=== Material shown ===
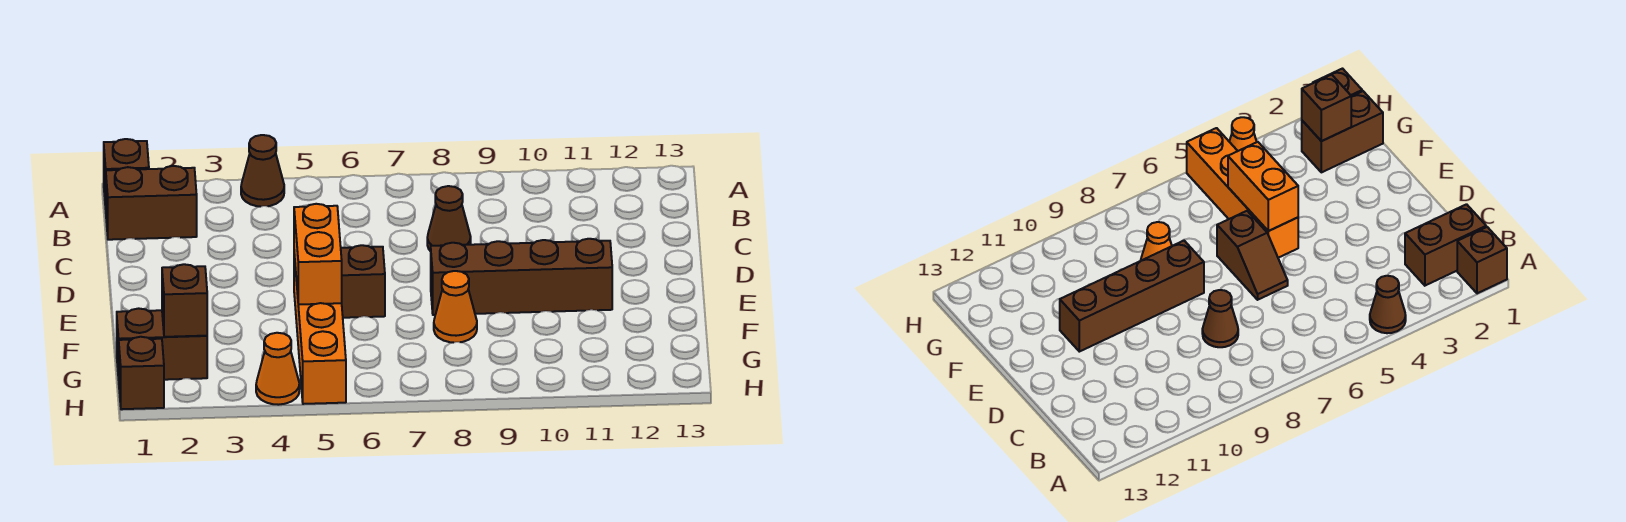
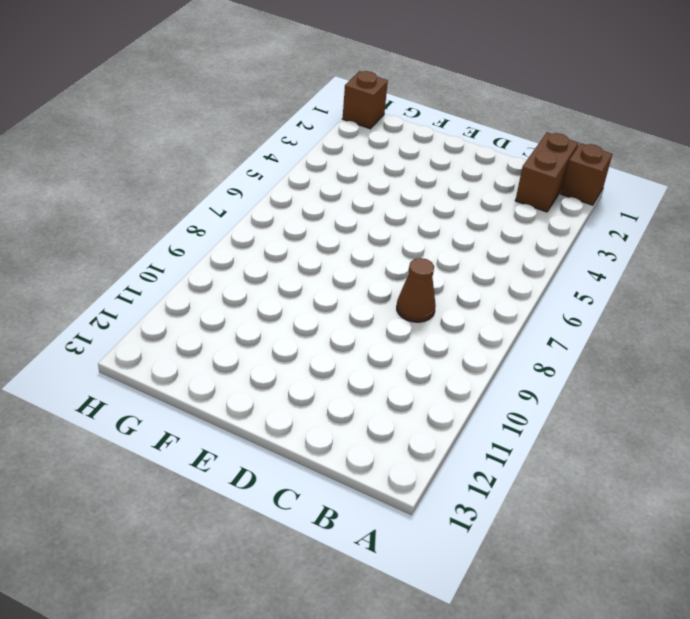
none -> brown cone A4 level 1
none -> brown slope D6:E6 level 1 top E
none -> orange brick E5:H5 level 1

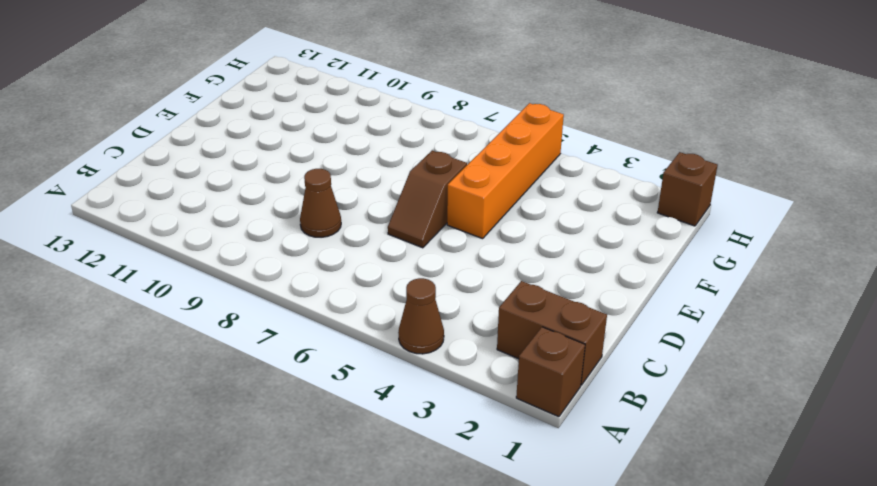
none -> brown brick E8:E11 level 1
none -> orange cone F8 level 1
none -> brown brick G1:G2 level 1

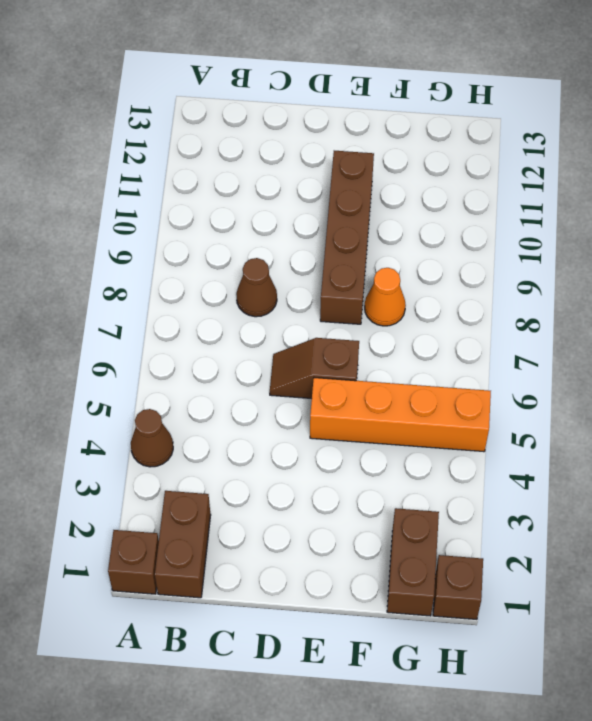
none -> orange cone H4 level 1
none -> orange brick E5:F5 level 2
none -> brown brick G2 level 2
===
* [Task directions] Which lines of the records above contain the word "orange"? Report each one in full.

* [Answer below]
none -> orange brick E5:H5 level 1
none -> orange cone F8 level 1
none -> orange cone H4 level 1
none -> orange brick E5:F5 level 2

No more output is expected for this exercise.